REQUIRED WORK: Please copy the data below exactly, from its first line through the line holding "none -> red tile F1:F2 level 2", and skip the pictures.

..............................

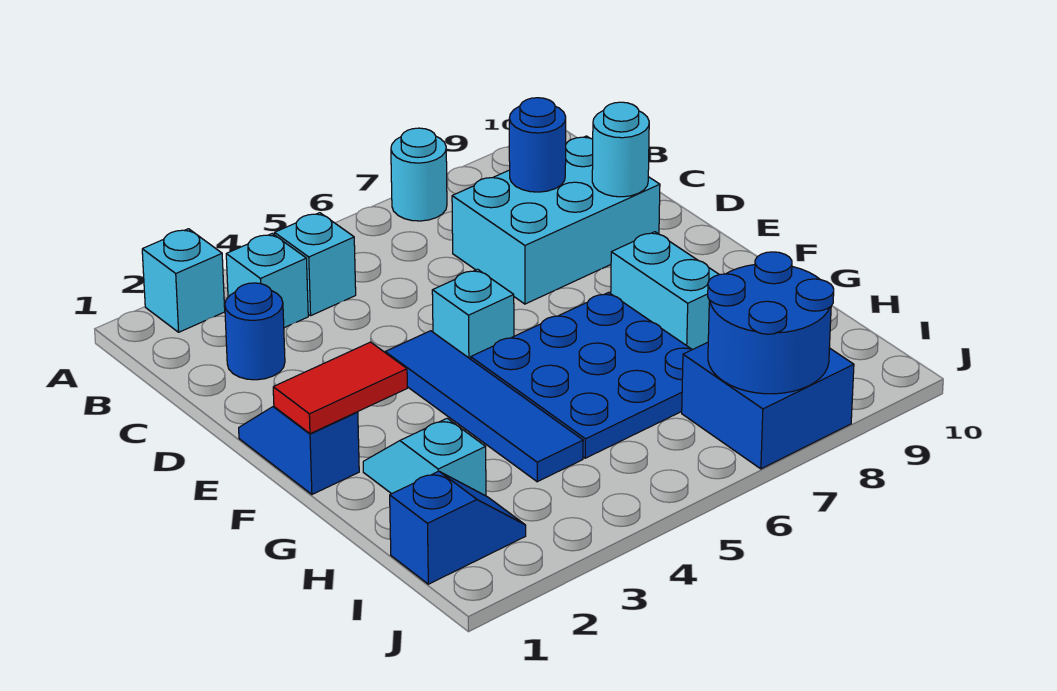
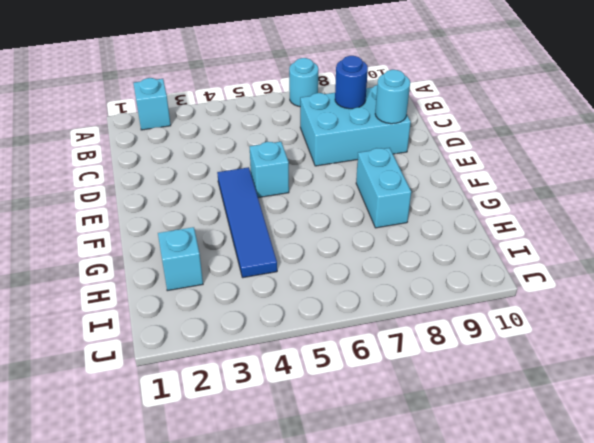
none -> cyan brick B3 level 1
none -> cyan brick B4 level 1
none -> blue round brick C2 level 1

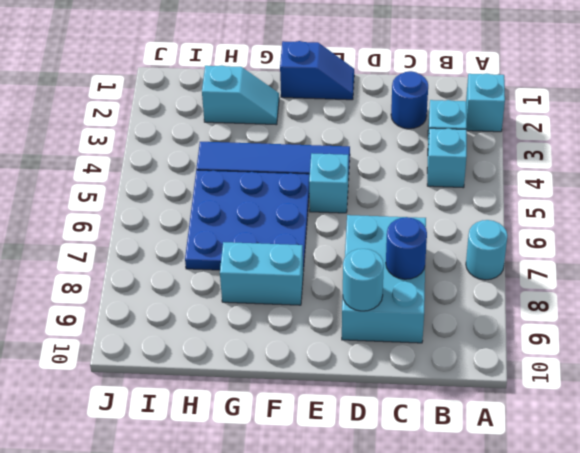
none -> blue slope I1:I2 level 1 top 1
none -> blue brick I7:J8 level 1
none -> red tile F1:F2 level 2

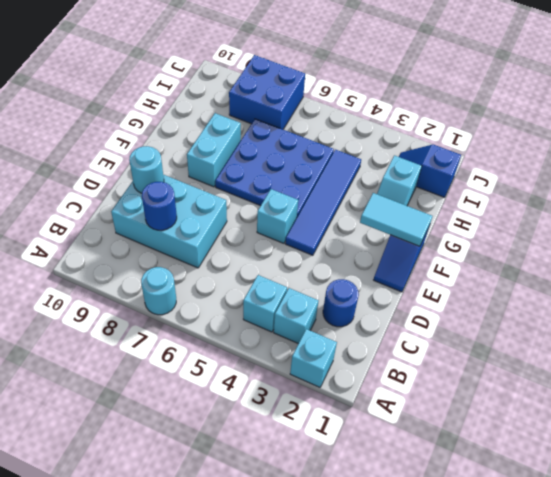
cyan tile F1:F2 level 2 -> red tile F1:F2 level 2
none -> blue round brick I7:J8 level 2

..............................

THE ANSWER:
none -> cyan brick B3 level 1
none -> cyan brick B4 level 1
none -> blue round brick C2 level 1

none -> blue slope I1:I2 level 1 top 1
none -> blue brick I7:J8 level 1
none -> red tile F1:F2 level 2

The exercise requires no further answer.